- [Prompt]
A faithful copy of all the data below, please; leave no line out.

[Stored data entries]
★ ★ ★ ★ ★

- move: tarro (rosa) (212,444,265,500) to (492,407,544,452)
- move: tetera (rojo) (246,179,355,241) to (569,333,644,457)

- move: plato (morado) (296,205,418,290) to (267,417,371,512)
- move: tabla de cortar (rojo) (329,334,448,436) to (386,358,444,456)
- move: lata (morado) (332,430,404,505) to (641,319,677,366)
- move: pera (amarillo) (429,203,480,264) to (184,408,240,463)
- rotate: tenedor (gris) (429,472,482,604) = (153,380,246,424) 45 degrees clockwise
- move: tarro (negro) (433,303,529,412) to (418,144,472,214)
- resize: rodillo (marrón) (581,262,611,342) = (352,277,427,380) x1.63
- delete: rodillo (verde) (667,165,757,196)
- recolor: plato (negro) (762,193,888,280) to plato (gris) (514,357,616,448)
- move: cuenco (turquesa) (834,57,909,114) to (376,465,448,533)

★ ★ ★ ★ ★

- [Solution below]
- move: tarro (rosa) (212,444,265,500) to (492,407,544,452)
- move: tetera (rojo) (246,179,355,241) to (569,333,644,457)

- move: plato (morado) (296,205,418,290) to (267,417,371,512)
- move: tabla de cortar (rojo) (329,334,448,436) to (386,358,444,456)
- move: lata (morado) (332,430,404,505) to (641,319,677,366)
- move: pera (amarillo) (429,203,480,264) to (184,408,240,463)
- rotate: tenedor (gris) (429,472,482,604) = (153,380,246,424) 45 degrees clockwise
- move: tarro (negro) (433,303,529,412) to (418,144,472,214)
- resize: rodillo (marrón) (581,262,611,342) = (352,277,427,380) x1.63
- delete: rodillo (verde) (667,165,757,196)
- recolor: plato (negro) (762,193,888,280) to plato (gris) (514,357,616,448)
- move: cuenco (turquesa) (834,57,909,114) to (376,465,448,533)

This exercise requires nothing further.